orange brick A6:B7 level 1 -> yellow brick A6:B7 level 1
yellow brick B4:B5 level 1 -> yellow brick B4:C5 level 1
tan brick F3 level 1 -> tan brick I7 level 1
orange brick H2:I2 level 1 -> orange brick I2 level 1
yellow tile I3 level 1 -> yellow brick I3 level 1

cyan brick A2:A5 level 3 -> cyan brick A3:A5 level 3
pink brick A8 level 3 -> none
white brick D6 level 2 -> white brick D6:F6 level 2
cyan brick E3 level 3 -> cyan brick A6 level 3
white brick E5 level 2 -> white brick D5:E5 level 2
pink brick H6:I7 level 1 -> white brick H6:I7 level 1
======
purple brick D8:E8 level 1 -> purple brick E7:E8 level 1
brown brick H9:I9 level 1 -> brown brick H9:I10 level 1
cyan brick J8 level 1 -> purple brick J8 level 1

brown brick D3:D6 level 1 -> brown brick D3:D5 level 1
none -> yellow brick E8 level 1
======
Work request
The answer is the run of lines above from the line containing "orange brick A6:B7" through the line containing "pink brick H6:I7", copied exactly and alone.

Reply to the task
orange brick A6:B7 level 1 -> yellow brick A6:B7 level 1
yellow brick B4:B5 level 1 -> yellow brick B4:C5 level 1
tan brick F3 level 1 -> tan brick I7 level 1
orange brick H2:I2 level 1 -> orange brick I2 level 1
yellow tile I3 level 1 -> yellow brick I3 level 1

cyan brick A2:A5 level 3 -> cyan brick A3:A5 level 3
pink brick A8 level 3 -> none
white brick D6 level 2 -> white brick D6:F6 level 2
cyan brick E3 level 3 -> cyan brick A6 level 3
white brick E5 level 2 -> white brick D5:E5 level 2
pink brick H6:I7 level 1 -> white brick H6:I7 level 1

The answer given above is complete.